[Records excerpted from a collection]
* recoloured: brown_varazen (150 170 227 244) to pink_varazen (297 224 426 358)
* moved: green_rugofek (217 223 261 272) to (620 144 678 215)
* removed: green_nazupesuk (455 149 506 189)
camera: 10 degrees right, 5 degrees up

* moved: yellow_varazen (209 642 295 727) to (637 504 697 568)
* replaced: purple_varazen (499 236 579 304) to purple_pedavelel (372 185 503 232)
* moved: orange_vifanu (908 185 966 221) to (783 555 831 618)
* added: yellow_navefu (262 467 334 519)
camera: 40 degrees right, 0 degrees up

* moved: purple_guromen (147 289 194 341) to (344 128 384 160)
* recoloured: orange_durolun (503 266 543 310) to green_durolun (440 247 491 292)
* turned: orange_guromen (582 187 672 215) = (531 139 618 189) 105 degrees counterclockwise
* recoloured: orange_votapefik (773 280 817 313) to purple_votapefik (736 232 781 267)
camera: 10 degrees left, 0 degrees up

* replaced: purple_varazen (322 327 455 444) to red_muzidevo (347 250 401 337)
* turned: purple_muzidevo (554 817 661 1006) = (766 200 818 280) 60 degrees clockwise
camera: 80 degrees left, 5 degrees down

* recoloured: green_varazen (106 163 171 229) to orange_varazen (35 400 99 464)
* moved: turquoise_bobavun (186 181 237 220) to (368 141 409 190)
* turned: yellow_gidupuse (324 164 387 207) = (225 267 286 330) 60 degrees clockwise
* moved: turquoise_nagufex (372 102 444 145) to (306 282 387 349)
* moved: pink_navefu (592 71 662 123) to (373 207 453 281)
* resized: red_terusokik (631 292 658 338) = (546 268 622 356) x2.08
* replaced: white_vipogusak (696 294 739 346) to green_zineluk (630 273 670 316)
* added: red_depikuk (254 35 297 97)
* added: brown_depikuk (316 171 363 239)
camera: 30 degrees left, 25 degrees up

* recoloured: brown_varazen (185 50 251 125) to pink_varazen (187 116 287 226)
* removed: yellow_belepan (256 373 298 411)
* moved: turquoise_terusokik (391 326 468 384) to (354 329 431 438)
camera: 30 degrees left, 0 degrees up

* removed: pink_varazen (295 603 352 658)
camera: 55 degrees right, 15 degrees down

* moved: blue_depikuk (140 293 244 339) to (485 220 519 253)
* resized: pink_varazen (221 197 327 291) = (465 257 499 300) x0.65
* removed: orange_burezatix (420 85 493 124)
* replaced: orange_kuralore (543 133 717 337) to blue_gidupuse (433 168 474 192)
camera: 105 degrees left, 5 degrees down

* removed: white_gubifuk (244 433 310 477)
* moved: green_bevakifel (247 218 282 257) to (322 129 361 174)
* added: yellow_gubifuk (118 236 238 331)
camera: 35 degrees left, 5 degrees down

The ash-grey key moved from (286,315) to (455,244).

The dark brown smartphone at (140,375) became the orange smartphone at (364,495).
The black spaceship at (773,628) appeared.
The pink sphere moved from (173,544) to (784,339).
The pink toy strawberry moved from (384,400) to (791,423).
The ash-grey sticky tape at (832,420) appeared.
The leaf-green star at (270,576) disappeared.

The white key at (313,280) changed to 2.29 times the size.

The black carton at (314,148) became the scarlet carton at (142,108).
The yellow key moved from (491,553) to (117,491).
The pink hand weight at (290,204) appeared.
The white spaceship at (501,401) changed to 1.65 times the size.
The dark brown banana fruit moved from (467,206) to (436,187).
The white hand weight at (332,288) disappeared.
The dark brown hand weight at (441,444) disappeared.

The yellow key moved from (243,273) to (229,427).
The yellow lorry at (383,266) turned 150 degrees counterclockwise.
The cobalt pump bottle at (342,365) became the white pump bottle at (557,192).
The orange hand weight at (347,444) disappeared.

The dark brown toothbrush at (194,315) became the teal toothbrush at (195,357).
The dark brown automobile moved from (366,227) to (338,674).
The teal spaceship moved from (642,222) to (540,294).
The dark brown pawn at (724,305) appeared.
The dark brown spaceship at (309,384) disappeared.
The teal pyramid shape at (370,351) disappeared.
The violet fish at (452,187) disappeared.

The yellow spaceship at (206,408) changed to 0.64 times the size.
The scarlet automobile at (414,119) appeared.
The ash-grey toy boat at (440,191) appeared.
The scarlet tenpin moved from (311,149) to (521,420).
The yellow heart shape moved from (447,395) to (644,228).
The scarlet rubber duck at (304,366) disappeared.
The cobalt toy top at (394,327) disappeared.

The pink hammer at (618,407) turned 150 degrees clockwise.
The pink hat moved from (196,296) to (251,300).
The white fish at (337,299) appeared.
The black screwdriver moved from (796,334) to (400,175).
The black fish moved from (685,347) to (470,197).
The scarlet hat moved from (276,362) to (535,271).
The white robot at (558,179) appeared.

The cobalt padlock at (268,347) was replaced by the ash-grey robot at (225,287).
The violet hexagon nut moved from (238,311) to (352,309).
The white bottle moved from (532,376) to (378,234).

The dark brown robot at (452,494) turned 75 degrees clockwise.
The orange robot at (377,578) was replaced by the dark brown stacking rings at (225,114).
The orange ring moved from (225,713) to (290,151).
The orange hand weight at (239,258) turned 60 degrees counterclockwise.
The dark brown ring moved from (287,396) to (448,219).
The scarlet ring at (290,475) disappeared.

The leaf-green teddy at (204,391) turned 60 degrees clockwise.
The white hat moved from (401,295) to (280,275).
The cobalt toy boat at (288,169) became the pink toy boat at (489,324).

§ Work instruction
Write out exactly the lines between the start of the entries and the line containing "149 506 189)", including that line and the first one.

§ Response box
* recoloured: brown_varazen (150 170 227 244) to pink_varazen (297 224 426 358)
* moved: green_rugofek (217 223 261 272) to (620 144 678 215)
* removed: green_nazupesuk (455 149 506 189)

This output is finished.